**Data in this exercise**
** Start **

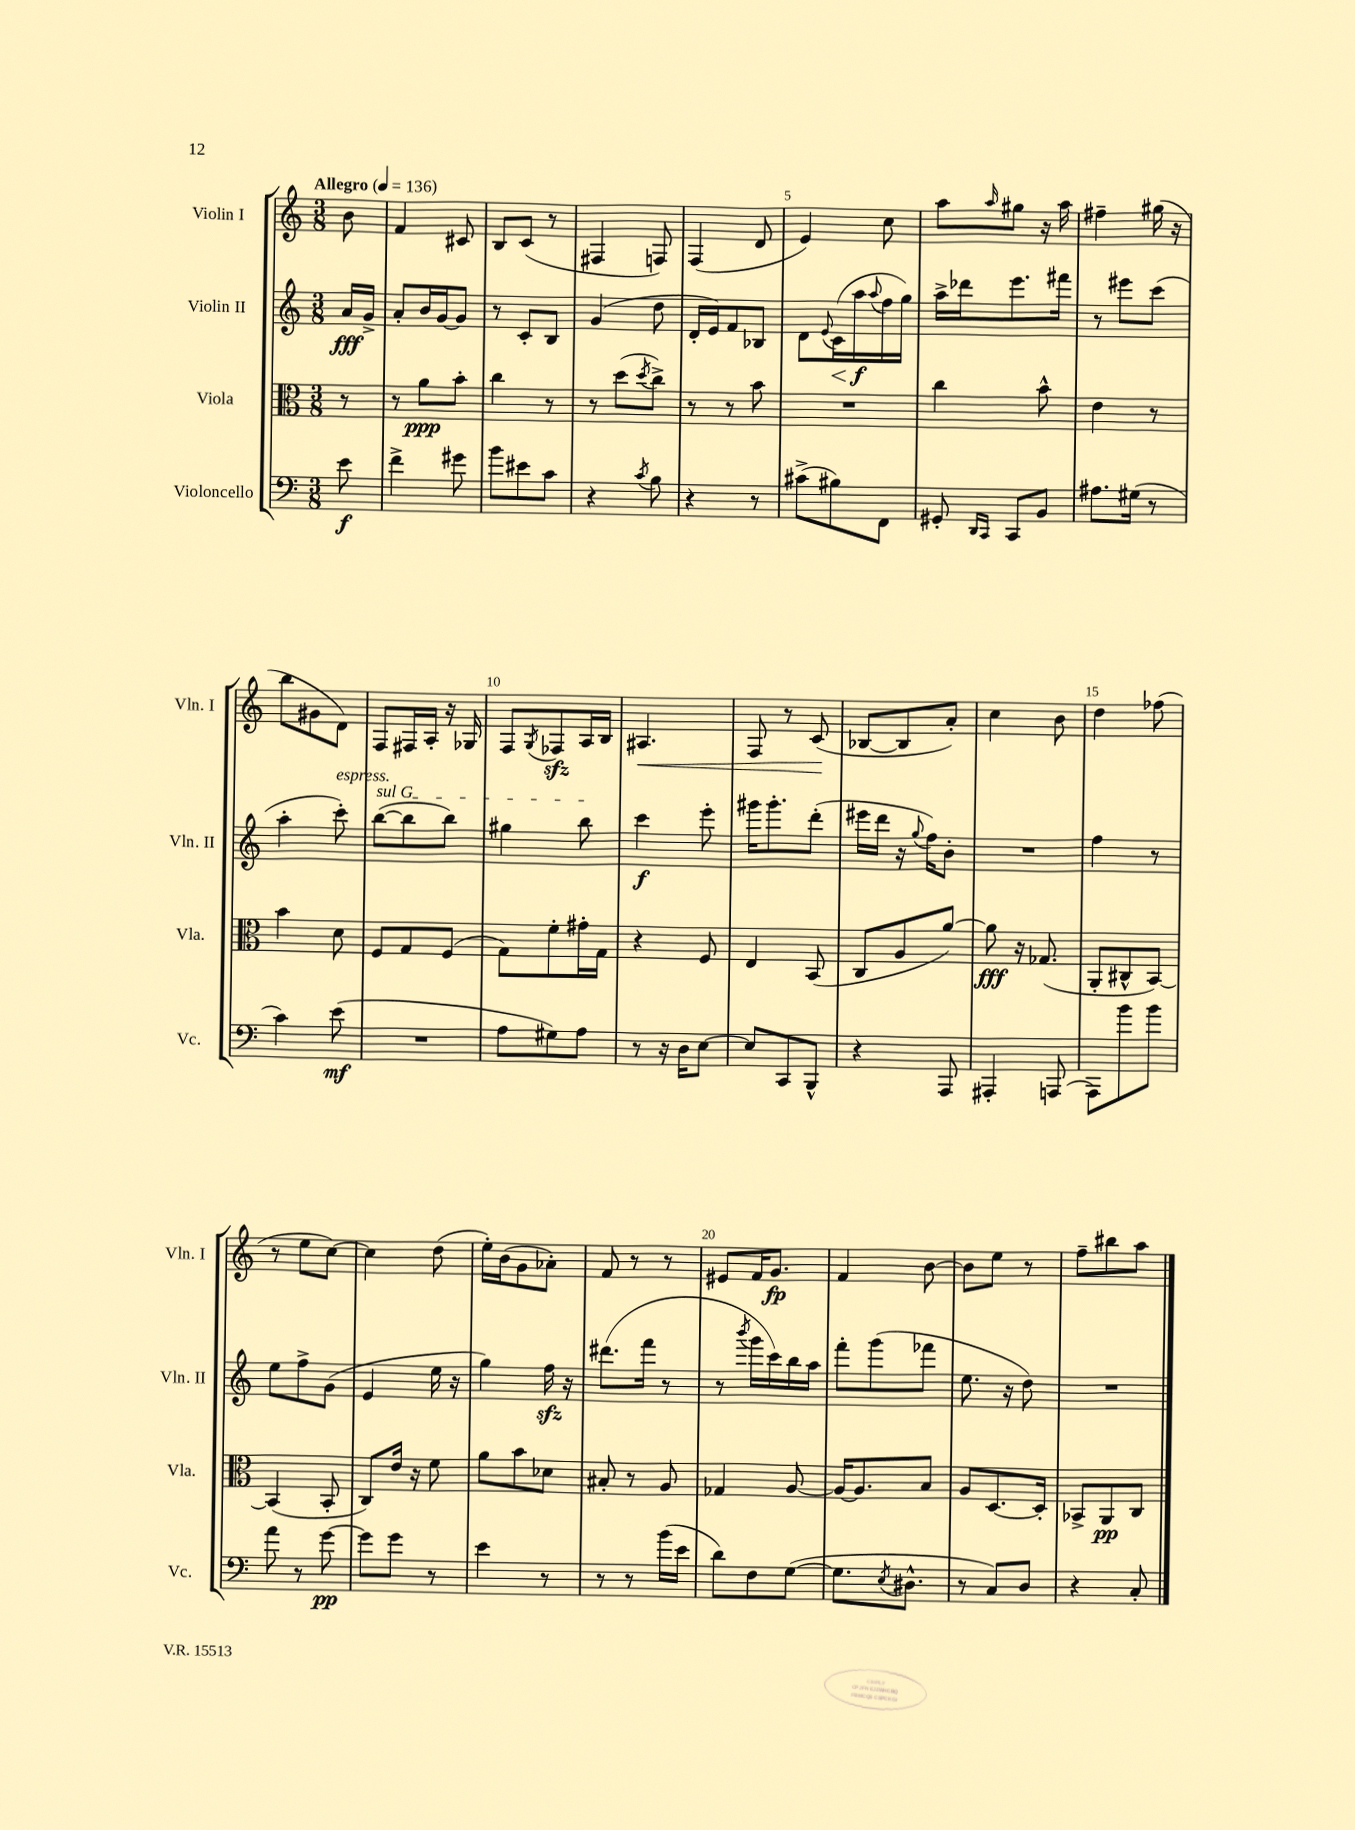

**kern	**kern	**kern	**kern
*staff4	*staff3	*staff2	*staff1
*clefF4	*clefC3	*clefG2	*clefG2
*k[]	*k[]	*k[]	*k[]
*M3/8	*M3/8	*M3/8	*M3/8
*MM136	*MM136	*MM136	*MM136
8e	8r	16a	8b
.	.	16g^	.
=	=	=	=
4f^	8r	8a'	4f
.	8a	16b	.
.	.	[16g	.
8g#	8b'	8g]	8c#
=	=	=	=
8b	4cc	8r	8B
8e#	.	8c'	(8c
8c	8r	8B	8r
=	=	=	=
4r	8r	(4g	4F#
.	(8dd	.	.
8qc	8qdd	.	.
8B	8cc^)	8dd	8F)
=	=	=	=
4r	8r	16d'	(4F
.	.	16e)	.
.	8r	8f	.
8r	8b	8B-	8d
=	=	=	=
(8c#^	4.r	8d	4e)
.	.	8qqe	.
8B#)	.	(16c	.
.	.	16aa	.
.	.	8qqaa	.
8FF	.	16ff	8cc
.	.	16gg)	.
=	=	=	=
8GG#'	4cc	16aa^	8aa
.	.	16ddd-	.
16qqDD	.	.	.
16qqCC	.	.	16qqaa
8CC	.	8.eee	8gg#
8BB	8b^^	.	16r
.	.	16fff#	16aa
=	=	=	=
8.A#	4e	8r	4ff#~
.	.	8eee#	.
(16G#	.	.	.
8r	8r	(8ccc	(16gg#
.	.	.	16r
=	=	=	=
4c)	4b	4aa'	8bb
.	.	.	8g#
(8e	8d	8ccc')	8d)
=	=	=	=
4.r	8F	([8bb	8F
.	8G	8bb]	16F#
.	.	.	16A'
.	(8F	8bb)	16r
.	.	.	16G-
=	=	=	=
8A	8G)	4gg#	8F
.	.	.	8qG
8G#)	8f'	.	8F-
8A	16g#'	8bb	16A
.	16G	.	16B
=	=	=	=
8r	4r	4ccc	4.A#
16r	.	.	.
16D	.	.	.
[8E	8F	8eee'	.
=	=	=	=
8E]	4E	16ggg#	8F
.	.	8.ggg#'	.
8CC	.	.	8r
8BBB^^	(8BB	(8ddd'	(8c
=	=	=	=
4r	8C	16eee#	[8B-
.	.	16ddd	.
.	8A	16r	8B-]
.	.	8qqgg	.
.	.	16ff)	.
8AAA	[8a)	8b'	8a')
=	=	=	=
4AAA#'	8a]	4.r	4cc
.	16r	.	.
.	(8.G-	.	.
(8AAA	.	.	8b
=	=	=	=
8AAA)	8AA'	4ff	4dd
8b	8C#^^	.	.
8b	[8BB)	8r	(8ff-
=	=	=	=
8a	(4BB]	8ee	8r
8r	.	8ff^	8ee
[8g	8BB'	(8g	[8cc)
=	=	=	=
8g]	8C)	4e	4cc]
8g	16e	.	.
.	16r	.	.
8r	8f	16ee	(8dd
.	.	16r	.
=	=	=	=
4e	8a	4gg)	16ee')
.	.	.	(16b
.	8b	.	8g
8r	8d-	16ff	8a-')
.	.	16r	.
=	=	=	=
8r	8B#'	(8.ddd#	8f
8r	8r	.	8r
.	.	16fff	.
(16b	8A	8r	8r
16e	.	.	.
=	=	=	=
8d)	4G-	8r	8e#
.	.	8qbbb	.
8F	.	16ggg	16f
.	.	16ccc)	8.g
([8G	[8A	16bb	.
.	.	16aa	.
=	=	=	=
8.G]	16A_	8fff'	4f
.	8.A]	.	.
.	.	(8ggg	.
8qE	.	.	.
8.D#^^	.	.	.
.	8B	8fff-	[8b
=	=	=	=
8r	8A	8.ee	8b]
8C)	[8.D	.	8ee
.	.	16r	.
8D	.	8dd)	8r
.	16D']	.	.
=	=	=	=
4r	8BB-^	4.r	8ff~
.	8AA	.	8bb#
8C'	8C	.	8aa
==	==	==	==
*-	*-	*-	*-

** End **

**Written request**
Please reproduce every line of the entries above character for character, omitting the pictures.

**Final result**
**kern	**kern	**kern	**kern
*staff4	*staff3	*staff2	*staff1
*clefF4	*clefC3	*clefG2	*clefG2
*k[]	*k[]	*k[]	*k[]
*M3/8	*M3/8	*M3/8	*M3/8
*MM136	*MM136	*MM136	*MM136
8e	8r	16a	8b
.	.	16g^	.
=	=	=	=
4f^	8r	8a'	4f
.	8a	16b	.
.	.	[16g	.
8g#	8b'	8g]	8c#
=	=	=	=
8b	4cc	8r	8B
8e#	.	8c'	(8c
8c	8r	8B	8r
=	=	=	=
4r	8r	(4g	4F#
.	(8dd	.	.
8qc	8qdd	.	.
8B	8cc^)	8dd	8F)
=	=	=	=
4r	8r	16d'	(4F
.	.	16e)	.
.	8r	8f	.
8r	8b	8B-	8d
=	=	=	=
(8c#^	4.r	8d	4e)
.	.	8qqe	.
8B#)	.	(16c	.
.	.	16aa	.
.	.	8qqaa	.
8FF	.	16ff	8cc
.	.	16gg)	.
=	=	=	=
8GG#'	4cc	16aa^	8aa
.	.	16ddd-	.
16qqDD	.	.	.
16qqCC	.	.	16qqaa
8CC	.	8.eee	8gg#
8BB	8b^^	.	16r
.	.	16fff#	16aa
=	=	=	=
8.A#	4e	8r	4ff#~
.	.	8eee#	.
(16G#	.	.	.
8r	8r	(8ccc	(16gg#
.	.	.	16r
=	=	=	=
4c)	4b	4aa'	8bb
.	.	.	8g#
(8e	8d	8ccc')	8d)
=	=	=	=
4.r	8F	([8bb	8F
.	8G	8bb]	16F#
.	.	.	16A'
.	(8F	8bb)	16r
.	.	.	16G-
=	=	=	=
8A	8G)	4gg#	8F
.	.	.	8qG
8G#)	8f'	.	8F-
8A	16g#'	8bb	16A
.	16G	.	16B
=	=	=	=
8r	4r	4ccc	4.A#
16r	.	.	.
16D	.	.	.
[8E	8F	8eee'	.
=	=	=	=
8E]	4E	16ggg#	8F
.	.	8.ggg#'	.
8CC	.	.	8r
8BBB^^	(8BB	(8ddd'	(8c
=	=	=	=
4r	8C	16eee#	[8B-
.	.	16ddd	.
.	8A	16r	8B-]
.	.	8qqgg	.
.	.	16ff)	.
8AAA	[8a)	8b'	8a')
=	=	=	=
4AAA#'	8a]	4.r	4cc
.	16r	.	.
.	(8.G-	.	.
(8AAA	.	.	8b
=	=	=	=
8AAA)	8AA'	4ff	4dd
8b	8C#^^	.	.
8b	[8BB)	8r	(8ff-
=	=	=	=
8a	(4BB]	8ee	8r
8r	.	8ff^	8ee
[8g	8BB'	(8g	[8cc)
=	=	=	=
8g]	8C)	4e	4cc]
8g	16e	.	.
.	16r	.	.
8r	8f	16ee	(8dd
.	.	16r	.
=	=	=	=
4e	8a	4gg)	16ee')
.	.	.	(16b
.	8b	.	8g
8r	8d-	16ff	8a-')
.	.	16r	.
=	=	=	=
8r	8B#'	(8.ddd#	8f
8r	8r	.	8r
.	.	16fff	.
(16b	8A	8r	8r
16e	.	.	.
=	=	=	=
8d)	4G-	8r	8e#
.	.	8qbbb	.
8F	.	16ggg	16f
.	.	16ccc)	8.g
([8G	[8A	16bb	.
.	.	16aa	.
=	=	=	=
8.G]	16A_	8fff'	4f
.	8.A]	.	.
.	.	(8ggg	.
8qE	.	.	.
8.D#^^	.	.	.
.	8B	8fff-	[8b
=	=	=	=
8r	8A	8.ee	8b]
8C)	[8.D	.	8ee
.	.	16r	.
8D	.	8dd)	8r
.	16D']	.	.
=	=	=	=
4r	8BB-^	4.r	8ff~
.	8AA	.	8bb#
8C'	8C	.	8aa
==	==	==	==
*-	*-	*-	*-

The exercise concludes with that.